* INSTRUCTION
Copy out all of the material below, line by line, without changing a single word, number or symbol.

* DATA ENTRIES

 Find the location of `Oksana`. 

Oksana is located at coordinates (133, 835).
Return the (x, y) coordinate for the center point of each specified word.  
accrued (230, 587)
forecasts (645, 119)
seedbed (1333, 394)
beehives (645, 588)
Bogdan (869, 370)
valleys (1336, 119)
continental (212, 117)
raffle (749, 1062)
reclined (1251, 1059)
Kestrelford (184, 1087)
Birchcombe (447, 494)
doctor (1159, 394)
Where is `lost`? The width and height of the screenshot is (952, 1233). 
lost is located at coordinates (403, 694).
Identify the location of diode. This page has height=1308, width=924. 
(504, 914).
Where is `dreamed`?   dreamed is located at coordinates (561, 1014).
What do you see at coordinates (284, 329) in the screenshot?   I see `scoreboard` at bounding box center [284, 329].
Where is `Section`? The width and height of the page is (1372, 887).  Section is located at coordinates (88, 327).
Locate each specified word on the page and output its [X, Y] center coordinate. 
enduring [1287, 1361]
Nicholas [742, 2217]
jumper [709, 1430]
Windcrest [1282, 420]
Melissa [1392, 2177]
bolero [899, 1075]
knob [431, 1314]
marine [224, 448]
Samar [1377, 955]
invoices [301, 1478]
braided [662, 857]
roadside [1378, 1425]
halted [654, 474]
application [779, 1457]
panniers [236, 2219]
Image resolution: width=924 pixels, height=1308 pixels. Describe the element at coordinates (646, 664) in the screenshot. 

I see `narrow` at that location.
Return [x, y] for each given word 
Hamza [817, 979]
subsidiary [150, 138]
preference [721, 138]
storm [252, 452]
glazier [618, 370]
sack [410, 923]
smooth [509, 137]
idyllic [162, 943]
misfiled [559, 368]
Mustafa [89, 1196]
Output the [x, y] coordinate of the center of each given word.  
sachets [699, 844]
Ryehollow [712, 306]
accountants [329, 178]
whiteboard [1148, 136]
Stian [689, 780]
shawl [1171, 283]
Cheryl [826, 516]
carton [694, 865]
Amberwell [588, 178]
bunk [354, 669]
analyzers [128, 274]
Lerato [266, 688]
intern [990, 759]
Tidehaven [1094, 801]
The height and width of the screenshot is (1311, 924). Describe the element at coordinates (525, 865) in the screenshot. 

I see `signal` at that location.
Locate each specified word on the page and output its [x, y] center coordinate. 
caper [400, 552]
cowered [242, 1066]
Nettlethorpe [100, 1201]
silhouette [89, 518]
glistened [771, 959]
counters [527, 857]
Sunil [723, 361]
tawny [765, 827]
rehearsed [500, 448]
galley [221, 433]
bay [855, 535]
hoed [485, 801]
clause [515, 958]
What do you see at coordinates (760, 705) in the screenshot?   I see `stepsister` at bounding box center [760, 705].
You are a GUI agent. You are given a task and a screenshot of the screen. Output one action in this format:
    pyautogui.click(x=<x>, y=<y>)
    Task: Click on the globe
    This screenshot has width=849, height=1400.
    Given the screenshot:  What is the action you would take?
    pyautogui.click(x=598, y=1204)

* RESULT OF THE EXERCISE
 Find the location of `Oksana`. 

Oksana is located at coordinates (133, 835).
Return the (x, y) coordinate for the center point of each specified word.  
accrued (230, 587)
forecasts (645, 119)
seedbed (1333, 394)
beehives (645, 588)
Bogdan (869, 370)
valleys (1336, 119)
continental (212, 117)
raffle (749, 1062)
reclined (1251, 1059)
Kestrelford (184, 1087)
Birchcombe (447, 494)
doctor (1159, 394)
Where is `lost`? The width and height of the screenshot is (952, 1233). 
lost is located at coordinates (403, 694).
Identify the location of diode. This page has height=1308, width=924. 
(504, 914).
Where is `dreamed`?   dreamed is located at coordinates (561, 1014).
What do you see at coordinates (284, 329) in the screenshot?   I see `scoreboard` at bounding box center [284, 329].
Where is `Section`? The width and height of the page is (1372, 887).  Section is located at coordinates (88, 327).
Locate each specified word on the page and output its [X, Y] center coordinate. 
enduring [1287, 1361]
Nicholas [742, 2217]
jumper [709, 1430]
Windcrest [1282, 420]
Melissa [1392, 2177]
bolero [899, 1075]
knob [431, 1314]
marine [224, 448]
Samar [1377, 955]
invoices [301, 1478]
braided [662, 857]
roadside [1378, 1425]
halted [654, 474]
application [779, 1457]
panniers [236, 2219]
Image resolution: width=924 pixels, height=1308 pixels. Describe the element at coordinates (646, 664) in the screenshot. 

I see `narrow` at that location.
Return [x, y] for each given word 
Hamza [817, 979]
subsidiary [150, 138]
preference [721, 138]
storm [252, 452]
glazier [618, 370]
sack [410, 923]
smooth [509, 137]
idyllic [162, 943]
misfiled [559, 368]
Mustafa [89, 1196]
Output the [x, y] coordinate of the center of each given word.  
sachets [699, 844]
Ryehollow [712, 306]
accountants [329, 178]
whiteboard [1148, 136]
Stian [689, 780]
shawl [1171, 283]
Cheryl [826, 516]
carton [694, 865]
Amberwell [588, 178]
bunk [354, 669]
analyzers [128, 274]
Lerato [266, 688]
intern [990, 759]
Tidehaven [1094, 801]
The height and width of the screenshot is (1311, 924). Describe the element at coordinates (525, 865) in the screenshot. 

I see `signal` at that location.
Locate each specified word on the page and output its [x, y] center coordinate. 
caper [400, 552]
cowered [242, 1066]
Nettlethorpe [100, 1201]
silhouette [89, 518]
glistened [771, 959]
counters [527, 857]
Sunil [723, 361]
tawny [765, 827]
rehearsed [500, 448]
galley [221, 433]
bay [855, 535]
hoed [485, 801]
clause [515, 958]
What do you see at coordinates (760, 705) in the screenshot?   I see `stepsister` at bounding box center [760, 705].
You are a GUI agent. You are given a task and a screenshot of the screen. Output one action in this format:
    pyautogui.click(x=<x>, y=<y>)
    Task: Click on the globe
    This screenshot has width=849, height=1400.
    Given the screenshot:  What is the action you would take?
    pyautogui.click(x=598, y=1204)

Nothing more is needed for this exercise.